• Goal of the exercise
All lines below containing the string "plus" are to be copied.

(Records drawn from a dataset)
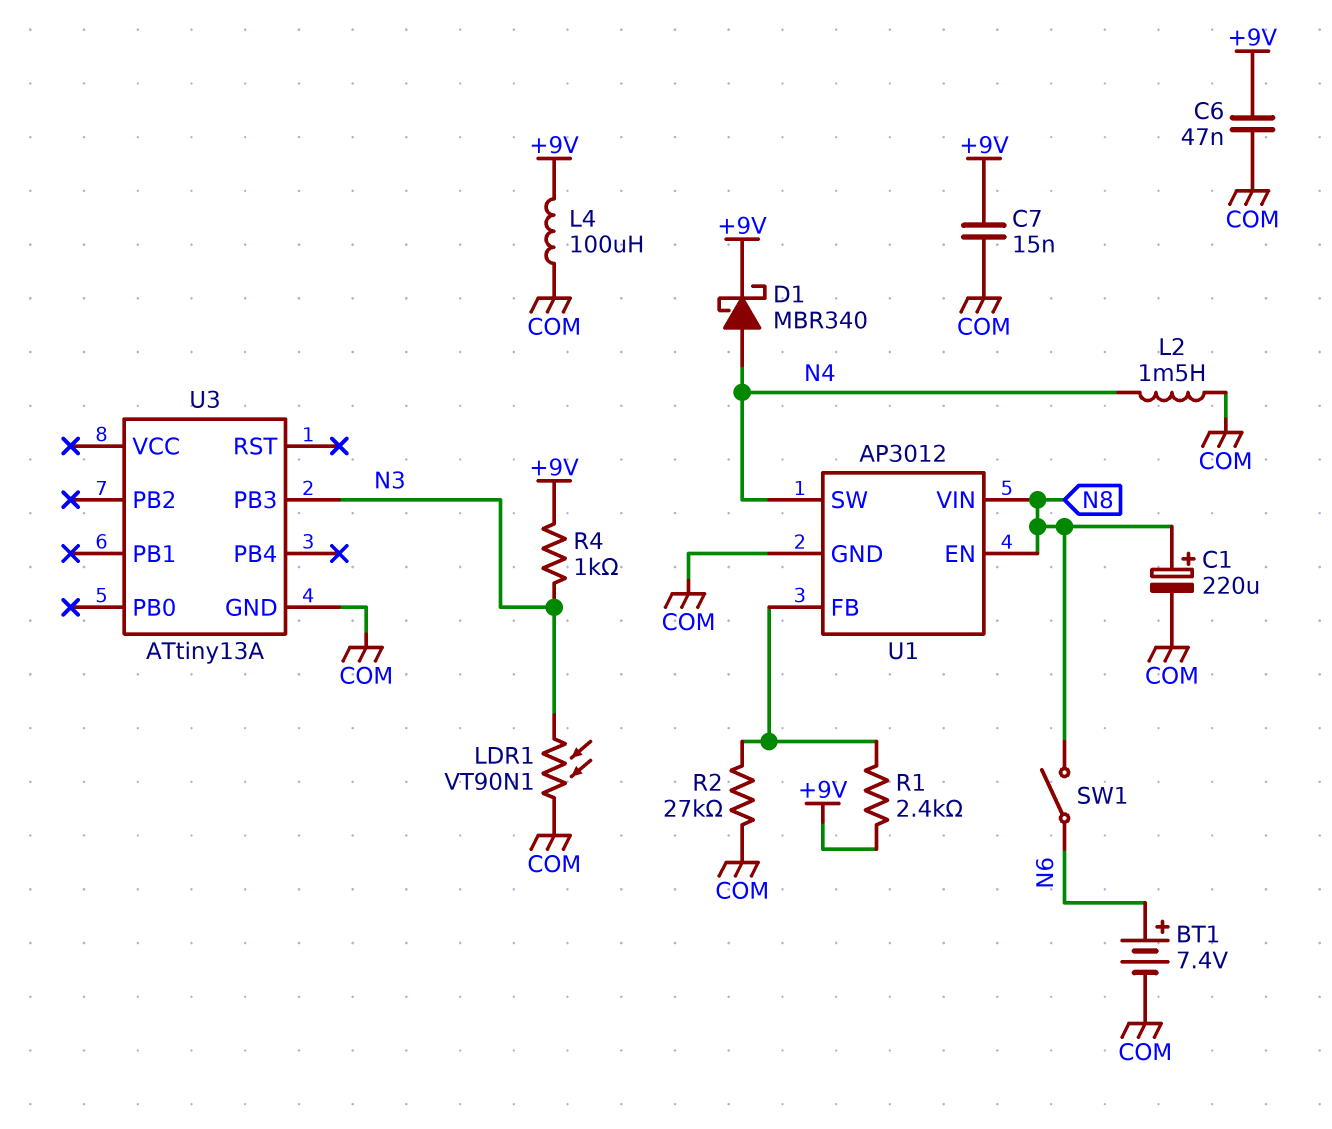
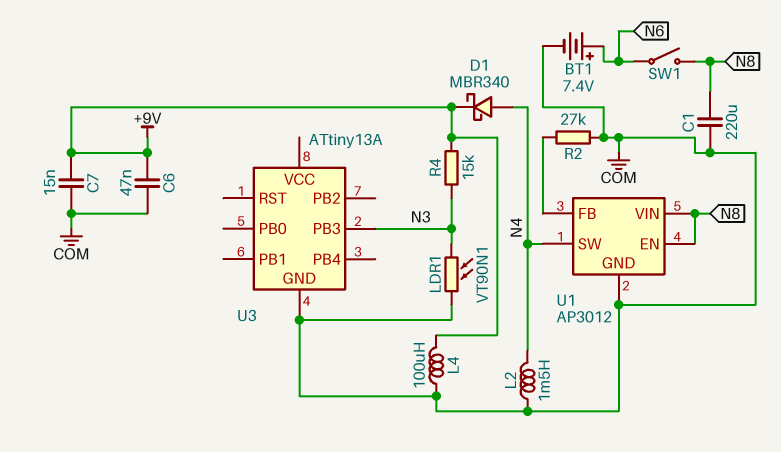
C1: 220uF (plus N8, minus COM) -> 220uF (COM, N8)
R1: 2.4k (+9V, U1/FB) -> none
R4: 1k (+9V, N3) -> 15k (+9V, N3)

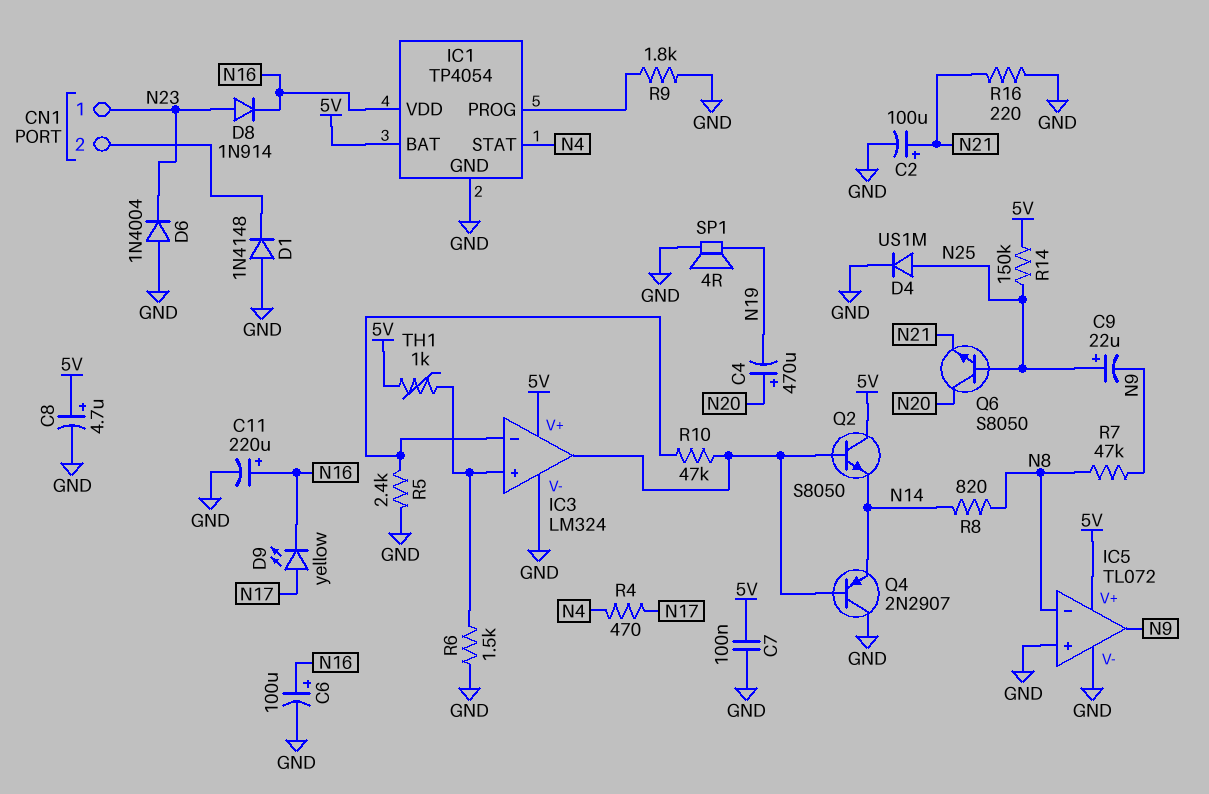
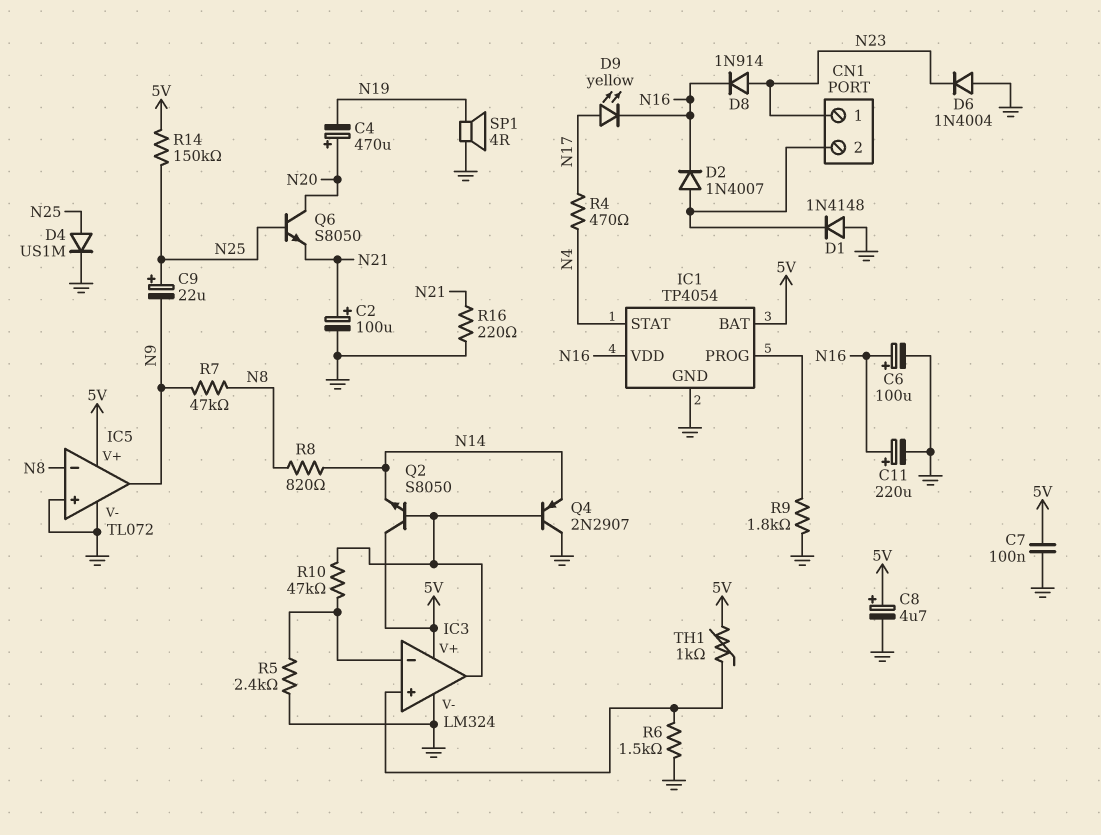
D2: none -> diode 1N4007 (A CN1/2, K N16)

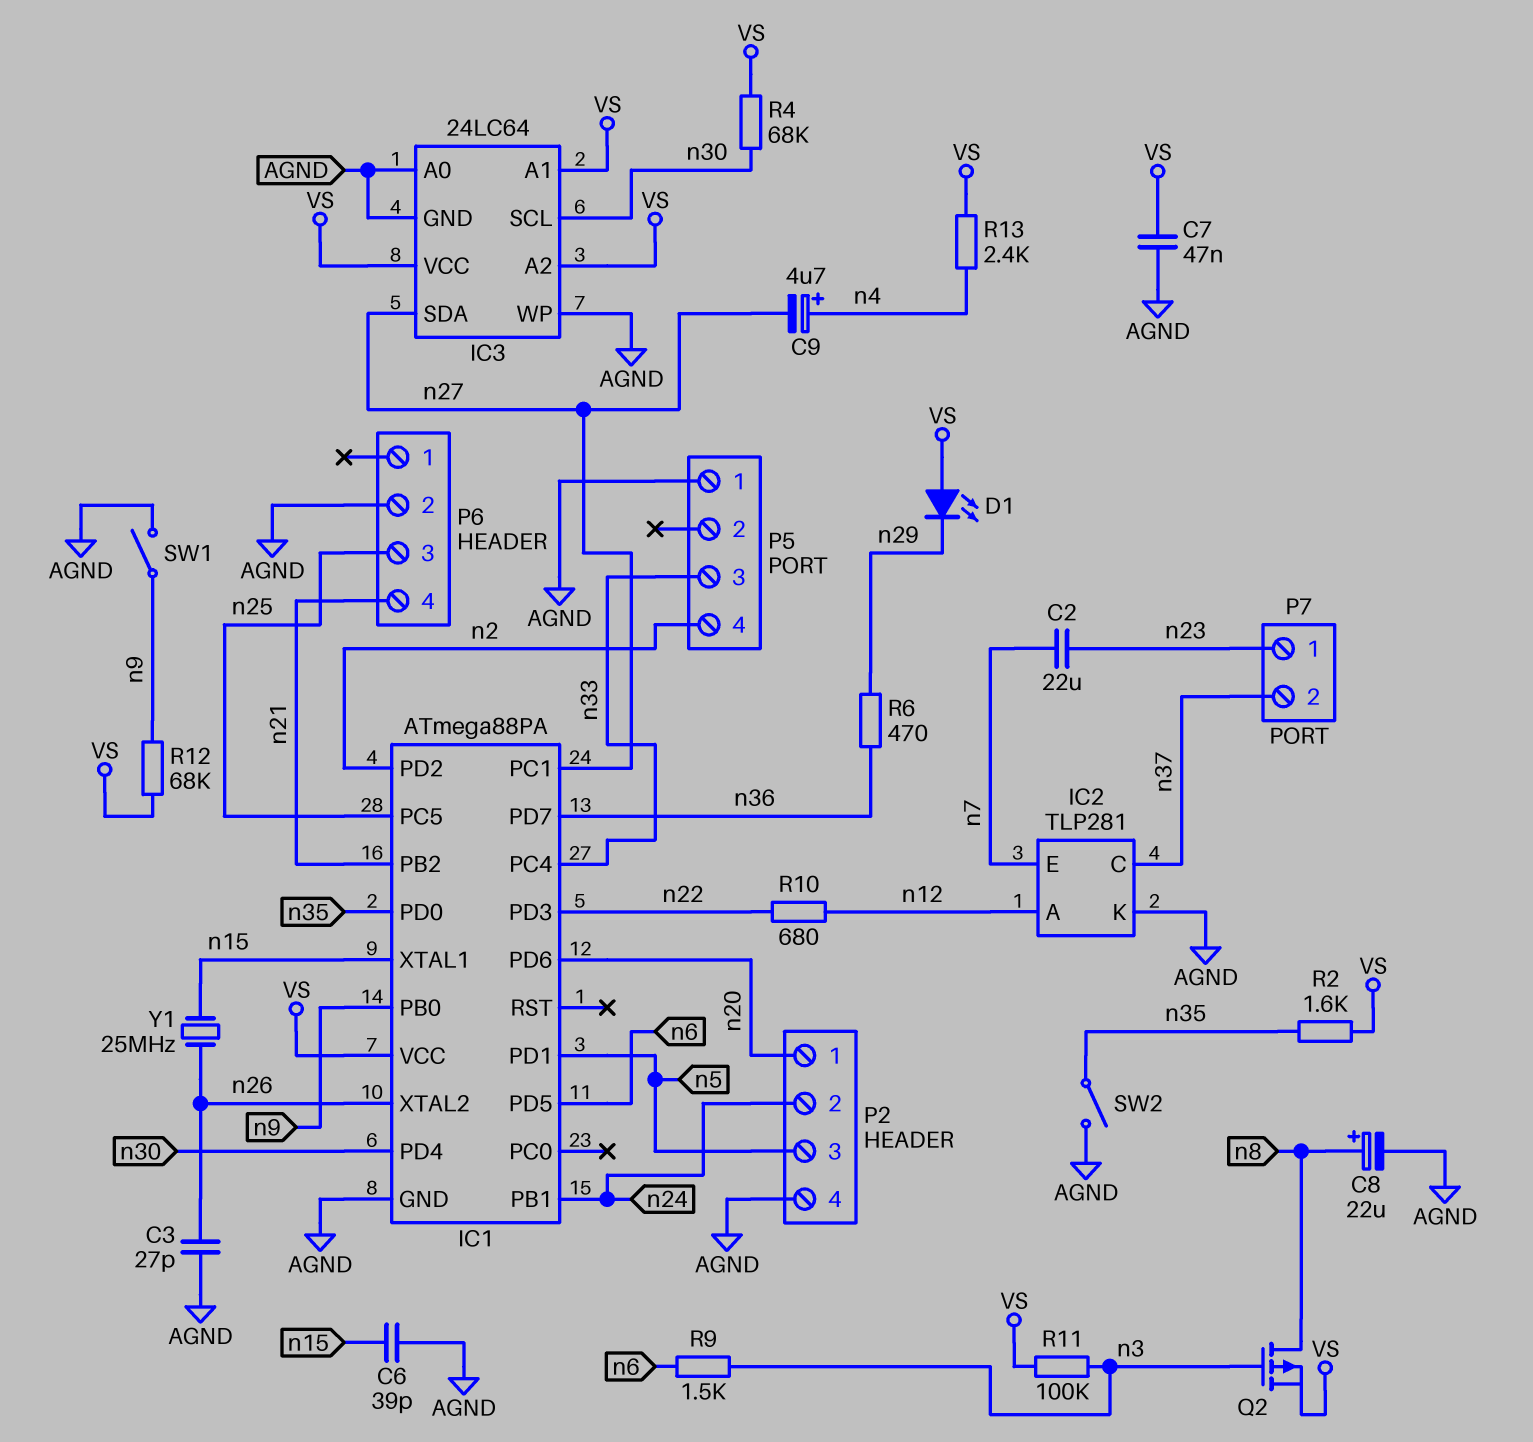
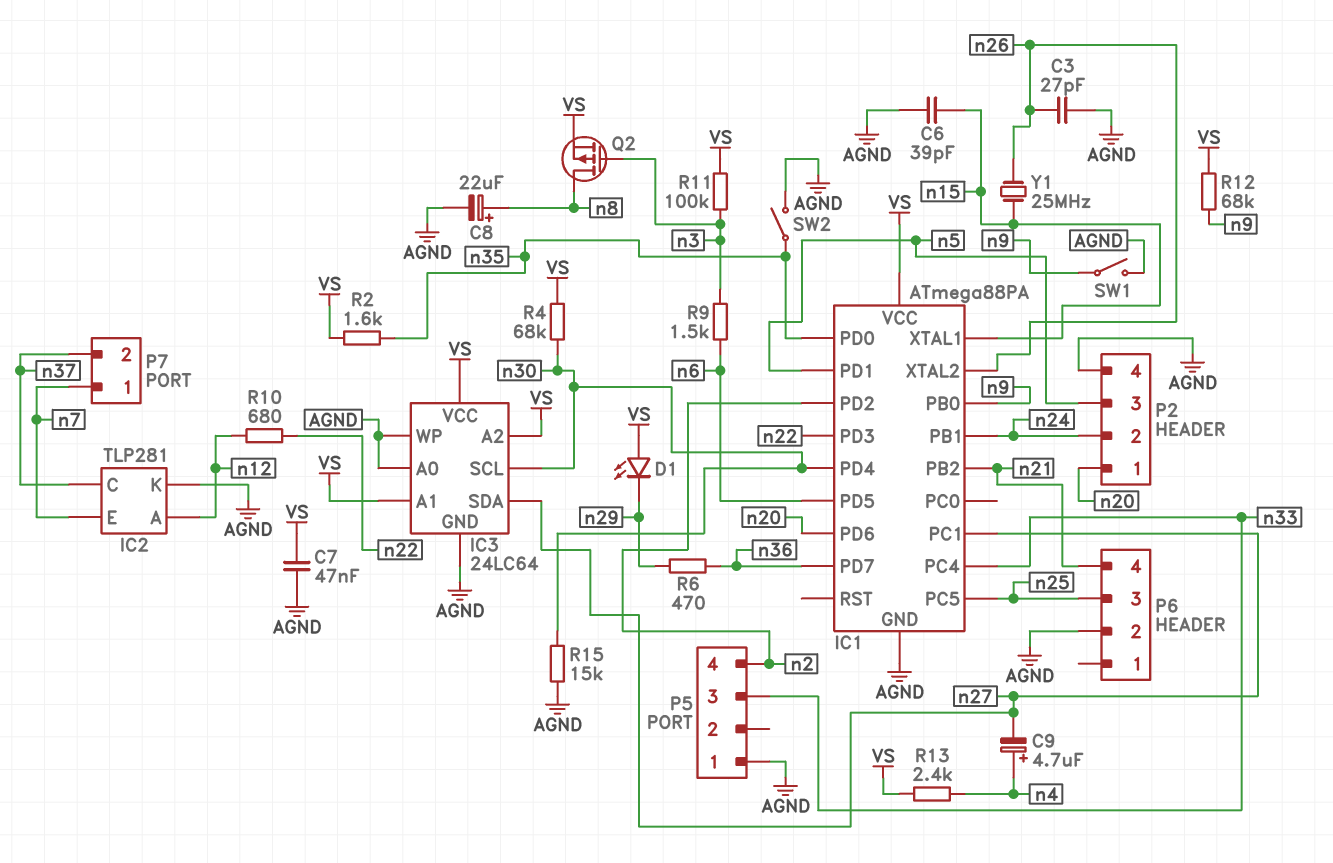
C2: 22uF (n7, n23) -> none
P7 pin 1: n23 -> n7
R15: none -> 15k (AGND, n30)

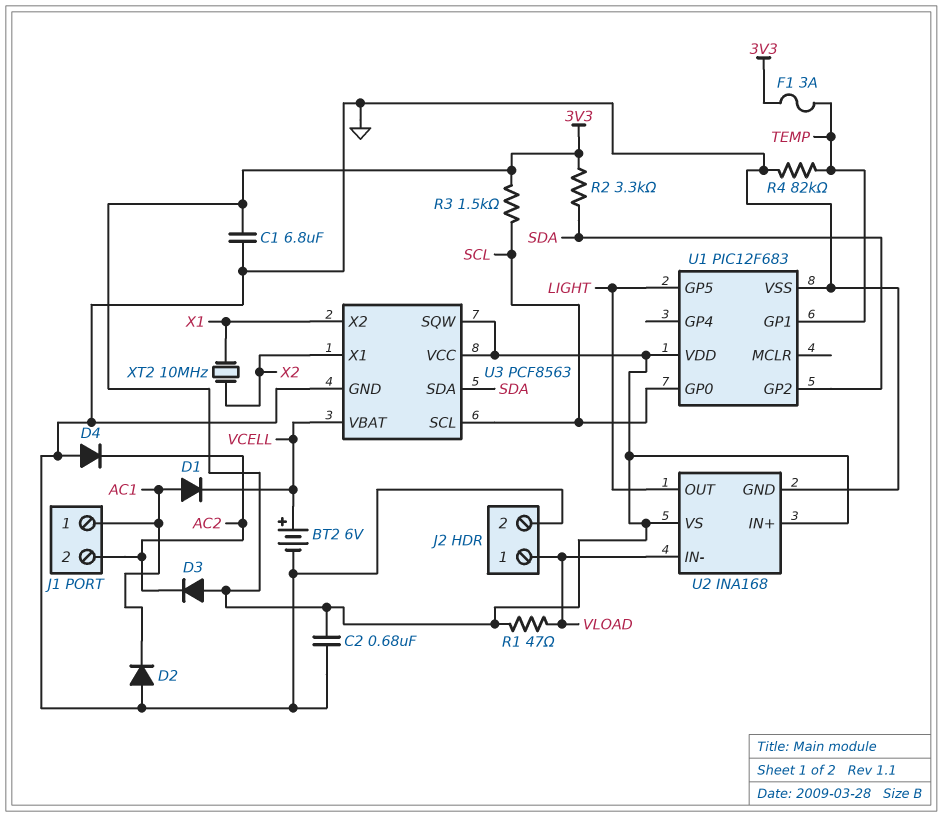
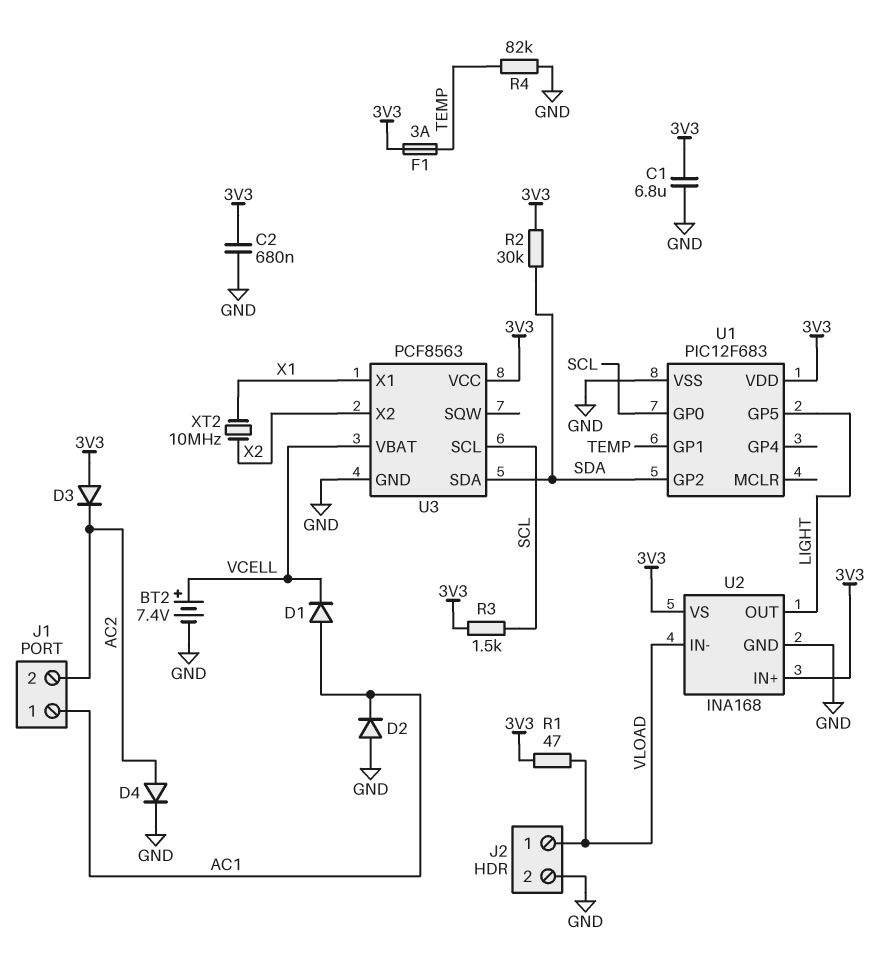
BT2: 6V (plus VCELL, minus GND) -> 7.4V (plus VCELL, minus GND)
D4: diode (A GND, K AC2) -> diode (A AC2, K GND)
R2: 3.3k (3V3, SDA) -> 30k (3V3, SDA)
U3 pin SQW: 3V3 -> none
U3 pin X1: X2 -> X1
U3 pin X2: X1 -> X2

• Answer for the task
C1: 220uF (plus N8, minus COM) -> 220uF (COM, N8)
BT2: 6V (plus VCELL, minus GND) -> 7.4V (plus VCELL, minus GND)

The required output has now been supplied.